SUPPLIED RECORDS:

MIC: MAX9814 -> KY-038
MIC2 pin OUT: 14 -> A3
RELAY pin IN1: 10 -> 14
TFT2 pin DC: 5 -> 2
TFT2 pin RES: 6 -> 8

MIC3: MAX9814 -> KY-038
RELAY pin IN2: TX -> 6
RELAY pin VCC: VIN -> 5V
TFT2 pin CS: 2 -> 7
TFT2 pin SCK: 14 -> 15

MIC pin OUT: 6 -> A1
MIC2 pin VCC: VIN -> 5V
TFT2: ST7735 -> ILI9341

* * *

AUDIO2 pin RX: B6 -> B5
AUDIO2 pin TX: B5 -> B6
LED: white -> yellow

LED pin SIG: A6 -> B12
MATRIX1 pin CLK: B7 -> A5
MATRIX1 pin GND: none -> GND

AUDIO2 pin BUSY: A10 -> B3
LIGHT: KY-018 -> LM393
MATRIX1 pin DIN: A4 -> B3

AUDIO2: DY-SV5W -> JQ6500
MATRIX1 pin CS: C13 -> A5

--

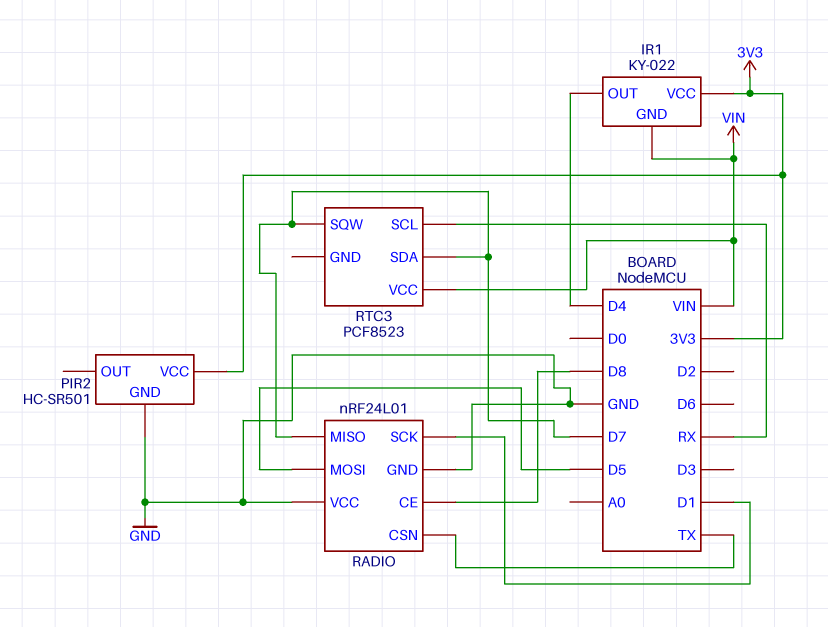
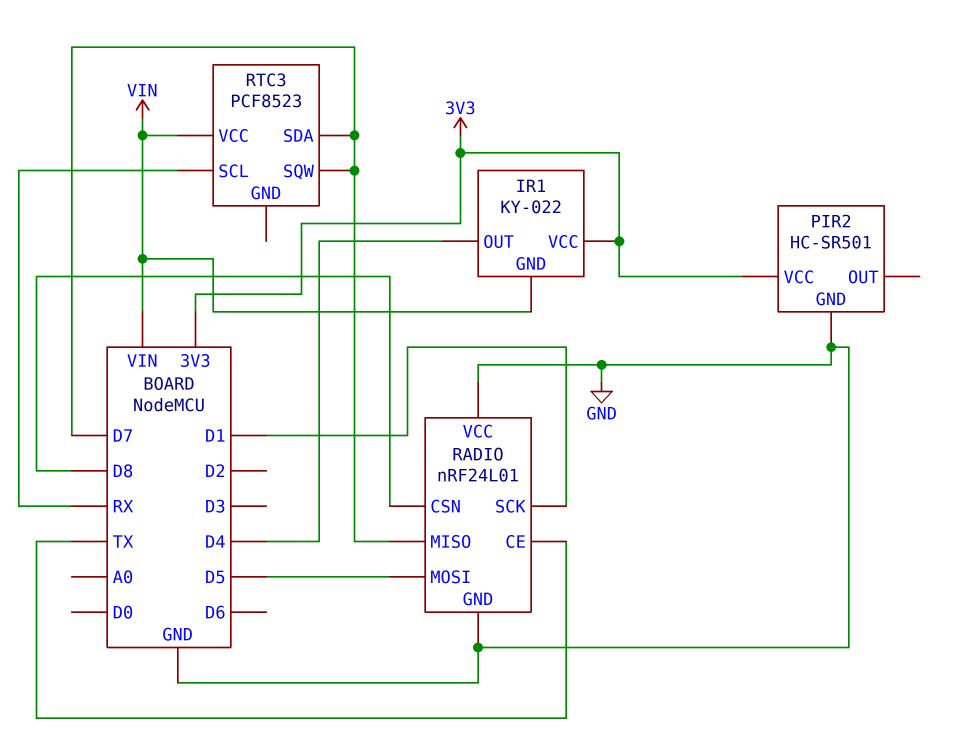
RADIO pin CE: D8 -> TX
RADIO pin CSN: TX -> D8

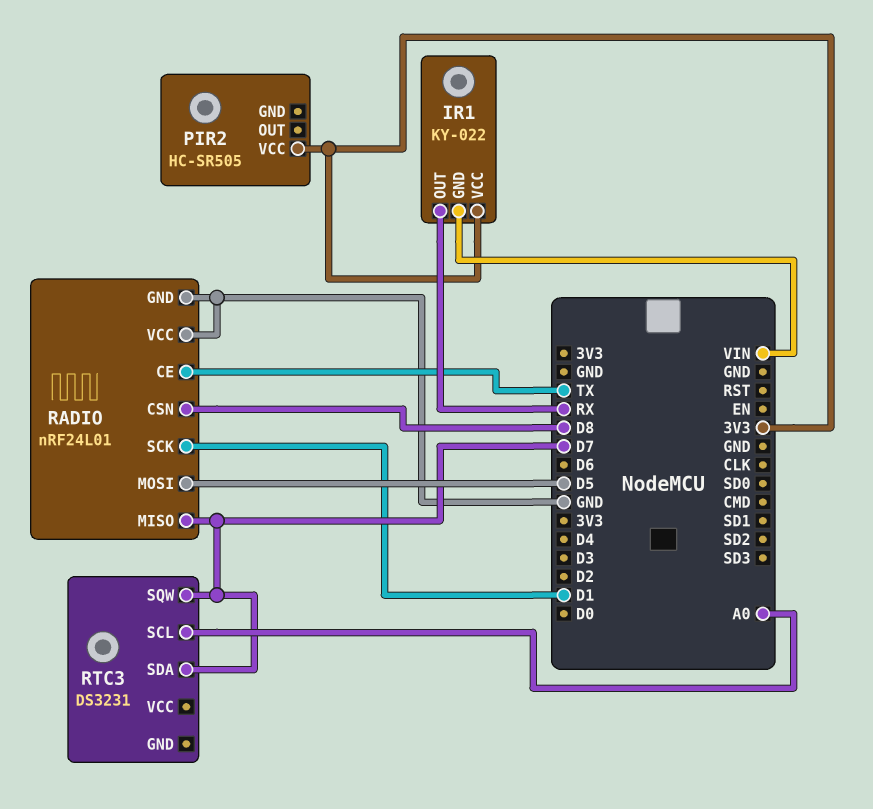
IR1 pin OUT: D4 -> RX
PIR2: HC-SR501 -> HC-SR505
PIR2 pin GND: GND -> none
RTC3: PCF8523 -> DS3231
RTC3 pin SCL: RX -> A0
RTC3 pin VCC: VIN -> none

TASK DESCRIPTION:
Retype word for word everything in the listing above from the line that holds "PIR2: HC-SR501 -> HC-SR505" down to the line that holds "RTC3 pin VCC: VIN -> none". Keep both end lines and leave out the rest.

REPLY TO THE TASK:
PIR2: HC-SR501 -> HC-SR505
PIR2 pin GND: GND -> none
RTC3: PCF8523 -> DS3231
RTC3 pin SCL: RX -> A0
RTC3 pin VCC: VIN -> none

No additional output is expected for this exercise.